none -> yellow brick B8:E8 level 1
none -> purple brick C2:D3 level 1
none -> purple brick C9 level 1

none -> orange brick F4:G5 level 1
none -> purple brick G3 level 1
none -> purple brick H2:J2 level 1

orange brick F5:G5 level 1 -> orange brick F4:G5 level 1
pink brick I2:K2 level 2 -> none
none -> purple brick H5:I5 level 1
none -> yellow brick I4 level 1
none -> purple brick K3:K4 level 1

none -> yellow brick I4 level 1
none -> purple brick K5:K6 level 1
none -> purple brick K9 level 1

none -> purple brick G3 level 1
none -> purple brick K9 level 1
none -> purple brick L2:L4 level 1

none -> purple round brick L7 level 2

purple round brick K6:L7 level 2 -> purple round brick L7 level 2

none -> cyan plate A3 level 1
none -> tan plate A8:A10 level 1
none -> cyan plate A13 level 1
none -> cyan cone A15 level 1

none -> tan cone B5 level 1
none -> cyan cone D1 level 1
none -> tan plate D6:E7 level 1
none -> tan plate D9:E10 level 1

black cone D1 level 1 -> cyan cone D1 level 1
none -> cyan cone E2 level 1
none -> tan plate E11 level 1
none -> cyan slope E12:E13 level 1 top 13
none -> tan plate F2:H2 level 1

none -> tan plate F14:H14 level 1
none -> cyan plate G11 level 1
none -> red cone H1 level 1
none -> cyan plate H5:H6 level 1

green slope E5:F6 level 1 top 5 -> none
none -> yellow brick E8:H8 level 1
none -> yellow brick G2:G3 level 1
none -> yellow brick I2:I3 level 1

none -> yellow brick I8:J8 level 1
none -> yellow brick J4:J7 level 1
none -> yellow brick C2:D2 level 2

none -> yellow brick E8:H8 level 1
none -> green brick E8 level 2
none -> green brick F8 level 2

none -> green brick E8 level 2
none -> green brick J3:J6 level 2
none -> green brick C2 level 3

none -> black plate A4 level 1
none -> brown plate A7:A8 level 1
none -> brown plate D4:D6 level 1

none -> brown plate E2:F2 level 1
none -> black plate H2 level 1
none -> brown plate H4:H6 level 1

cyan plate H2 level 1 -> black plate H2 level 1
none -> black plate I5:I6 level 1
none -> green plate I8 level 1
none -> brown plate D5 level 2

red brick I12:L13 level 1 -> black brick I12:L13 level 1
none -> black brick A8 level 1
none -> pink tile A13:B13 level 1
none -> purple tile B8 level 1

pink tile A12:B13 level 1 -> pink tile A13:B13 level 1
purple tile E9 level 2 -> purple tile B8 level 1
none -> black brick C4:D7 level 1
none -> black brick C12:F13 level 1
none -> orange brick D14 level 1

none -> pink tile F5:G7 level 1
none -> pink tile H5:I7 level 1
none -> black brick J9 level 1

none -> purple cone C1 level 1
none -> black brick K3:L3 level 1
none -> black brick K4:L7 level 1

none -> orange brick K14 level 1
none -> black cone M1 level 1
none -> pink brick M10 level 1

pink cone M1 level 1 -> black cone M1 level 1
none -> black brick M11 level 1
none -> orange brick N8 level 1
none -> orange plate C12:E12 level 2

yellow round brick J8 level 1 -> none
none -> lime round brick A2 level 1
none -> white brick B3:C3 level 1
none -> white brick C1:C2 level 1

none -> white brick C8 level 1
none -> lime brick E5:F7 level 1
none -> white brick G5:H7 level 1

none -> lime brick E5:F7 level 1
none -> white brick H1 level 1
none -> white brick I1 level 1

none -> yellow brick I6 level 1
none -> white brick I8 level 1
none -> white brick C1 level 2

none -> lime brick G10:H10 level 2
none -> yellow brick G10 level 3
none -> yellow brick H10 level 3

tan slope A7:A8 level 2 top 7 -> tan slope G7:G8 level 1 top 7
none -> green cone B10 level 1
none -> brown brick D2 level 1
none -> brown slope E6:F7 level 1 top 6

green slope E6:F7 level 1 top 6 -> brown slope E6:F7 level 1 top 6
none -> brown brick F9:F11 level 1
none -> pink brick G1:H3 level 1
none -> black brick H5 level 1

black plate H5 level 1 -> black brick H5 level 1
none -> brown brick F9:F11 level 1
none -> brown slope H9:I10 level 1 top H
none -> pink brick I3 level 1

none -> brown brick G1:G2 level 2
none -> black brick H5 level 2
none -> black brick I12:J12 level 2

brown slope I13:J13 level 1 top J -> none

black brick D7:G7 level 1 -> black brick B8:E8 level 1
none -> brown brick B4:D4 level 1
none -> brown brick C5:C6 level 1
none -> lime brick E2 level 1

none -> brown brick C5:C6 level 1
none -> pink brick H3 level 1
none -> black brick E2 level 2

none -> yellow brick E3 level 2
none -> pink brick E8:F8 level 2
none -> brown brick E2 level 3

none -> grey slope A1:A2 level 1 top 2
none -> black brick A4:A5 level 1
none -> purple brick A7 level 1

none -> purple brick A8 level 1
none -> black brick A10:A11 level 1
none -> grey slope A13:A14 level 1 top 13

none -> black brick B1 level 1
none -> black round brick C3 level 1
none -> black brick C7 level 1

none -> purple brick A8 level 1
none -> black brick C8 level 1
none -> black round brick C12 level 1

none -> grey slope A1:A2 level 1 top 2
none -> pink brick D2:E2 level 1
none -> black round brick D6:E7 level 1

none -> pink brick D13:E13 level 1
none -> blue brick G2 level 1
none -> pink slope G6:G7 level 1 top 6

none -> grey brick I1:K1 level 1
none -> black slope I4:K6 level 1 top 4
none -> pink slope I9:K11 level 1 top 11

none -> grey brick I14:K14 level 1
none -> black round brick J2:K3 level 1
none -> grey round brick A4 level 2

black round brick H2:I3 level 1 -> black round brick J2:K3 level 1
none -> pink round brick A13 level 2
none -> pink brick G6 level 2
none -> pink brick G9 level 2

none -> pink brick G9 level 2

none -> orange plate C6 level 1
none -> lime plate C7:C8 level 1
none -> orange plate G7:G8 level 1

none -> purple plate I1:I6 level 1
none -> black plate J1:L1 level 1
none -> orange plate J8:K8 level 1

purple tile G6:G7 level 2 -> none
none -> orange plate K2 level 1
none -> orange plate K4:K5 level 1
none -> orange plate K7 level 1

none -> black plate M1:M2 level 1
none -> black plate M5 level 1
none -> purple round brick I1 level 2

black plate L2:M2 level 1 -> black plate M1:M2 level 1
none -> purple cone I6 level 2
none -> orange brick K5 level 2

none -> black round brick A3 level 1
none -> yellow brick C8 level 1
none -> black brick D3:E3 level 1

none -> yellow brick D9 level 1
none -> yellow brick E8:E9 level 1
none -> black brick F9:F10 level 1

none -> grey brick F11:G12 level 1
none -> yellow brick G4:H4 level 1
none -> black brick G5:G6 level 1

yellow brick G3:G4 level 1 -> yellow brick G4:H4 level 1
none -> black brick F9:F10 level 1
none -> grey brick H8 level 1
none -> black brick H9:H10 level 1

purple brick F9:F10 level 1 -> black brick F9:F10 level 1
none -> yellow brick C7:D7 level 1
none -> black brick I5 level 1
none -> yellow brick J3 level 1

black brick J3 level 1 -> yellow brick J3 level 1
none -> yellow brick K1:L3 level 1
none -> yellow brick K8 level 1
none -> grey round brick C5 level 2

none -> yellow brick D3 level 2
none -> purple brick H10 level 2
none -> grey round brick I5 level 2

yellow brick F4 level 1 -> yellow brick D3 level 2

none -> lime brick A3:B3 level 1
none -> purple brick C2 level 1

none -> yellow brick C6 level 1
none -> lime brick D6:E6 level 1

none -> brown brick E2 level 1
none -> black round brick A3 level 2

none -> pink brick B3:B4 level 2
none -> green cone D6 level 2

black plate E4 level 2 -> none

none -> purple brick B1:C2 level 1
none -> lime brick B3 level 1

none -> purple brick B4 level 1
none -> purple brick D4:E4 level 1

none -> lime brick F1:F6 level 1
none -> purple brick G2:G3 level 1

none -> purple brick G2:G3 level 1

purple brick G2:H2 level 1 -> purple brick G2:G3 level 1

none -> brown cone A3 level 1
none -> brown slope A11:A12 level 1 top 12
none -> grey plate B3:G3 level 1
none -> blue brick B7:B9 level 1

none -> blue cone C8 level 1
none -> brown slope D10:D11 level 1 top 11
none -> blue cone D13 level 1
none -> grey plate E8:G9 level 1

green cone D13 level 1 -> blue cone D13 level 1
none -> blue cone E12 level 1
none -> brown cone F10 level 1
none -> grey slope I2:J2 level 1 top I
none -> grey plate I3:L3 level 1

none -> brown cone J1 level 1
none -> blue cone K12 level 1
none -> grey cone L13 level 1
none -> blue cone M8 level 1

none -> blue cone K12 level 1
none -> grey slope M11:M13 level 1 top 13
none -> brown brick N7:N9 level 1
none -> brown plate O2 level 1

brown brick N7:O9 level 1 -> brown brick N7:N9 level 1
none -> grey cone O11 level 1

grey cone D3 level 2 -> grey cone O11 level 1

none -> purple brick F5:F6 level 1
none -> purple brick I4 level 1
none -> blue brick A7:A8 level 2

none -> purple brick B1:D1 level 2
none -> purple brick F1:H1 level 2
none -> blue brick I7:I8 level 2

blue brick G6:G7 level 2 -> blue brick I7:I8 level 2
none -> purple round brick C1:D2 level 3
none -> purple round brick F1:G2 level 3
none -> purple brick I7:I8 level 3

• What you need to do: Every line of the listing that includes the word "green" forms the answer.

• Answer space:
green slope E5:F6 level 1 top 5 -> none
none -> green brick E8 level 2
none -> green brick F8 level 2
none -> green brick E8 level 2
none -> green brick J3:J6 level 2
none -> green brick C2 level 3
none -> green plate I8 level 1
none -> green cone B10 level 1
green slope E6:F7 level 1 top 6 -> brown slope E6:F7 level 1 top 6
none -> green cone D6 level 2
green cone D13 level 1 -> blue cone D13 level 1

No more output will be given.